*YOUR TASK*. An image-free, word-for-word version of the records below is to be returned.
[EXERCISE DATA]
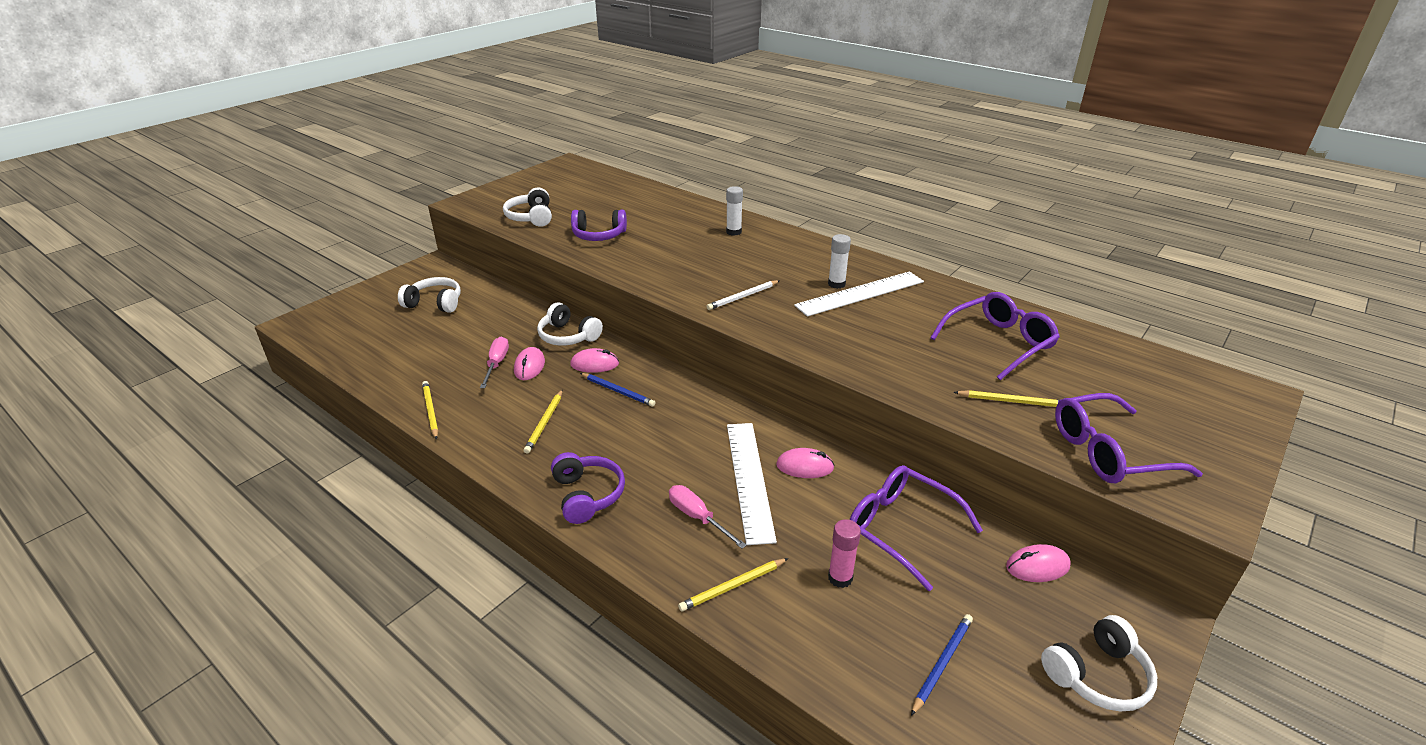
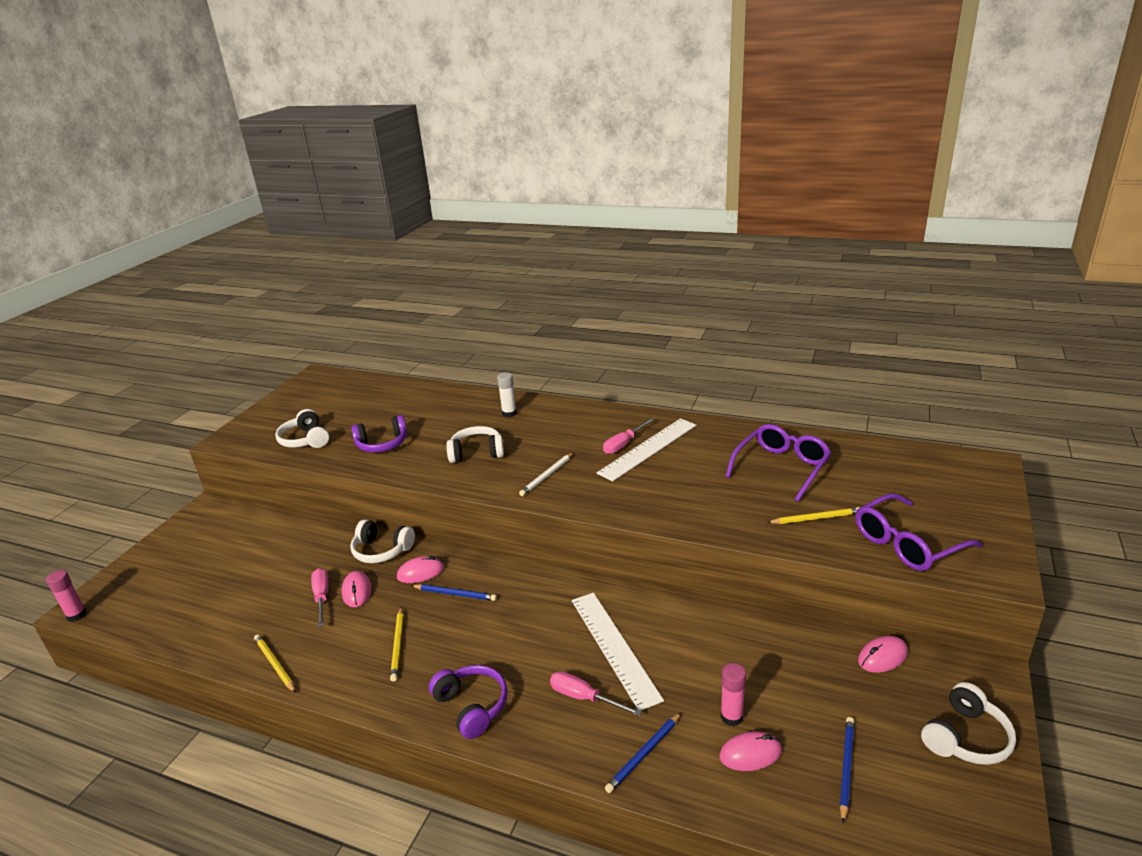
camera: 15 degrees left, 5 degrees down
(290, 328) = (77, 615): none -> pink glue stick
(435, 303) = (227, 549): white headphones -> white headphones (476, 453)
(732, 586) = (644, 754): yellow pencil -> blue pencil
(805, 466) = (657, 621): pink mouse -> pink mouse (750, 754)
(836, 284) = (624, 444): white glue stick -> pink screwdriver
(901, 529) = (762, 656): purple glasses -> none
[/EXERCISE DATA]
*EXERCISE SOLUTION*.
camera: 15 degrees left, 5 degrees down
(290, 328) = (77, 615): none -> pink glue stick
(435, 303) = (227, 549): white headphones -> white headphones (476, 453)
(732, 586) = (644, 754): yellow pencil -> blue pencil
(805, 466) = (657, 621): pink mouse -> pink mouse (750, 754)
(836, 284) = (624, 444): white glue stick -> pink screwdriver
(901, 529) = (762, 656): purple glasses -> none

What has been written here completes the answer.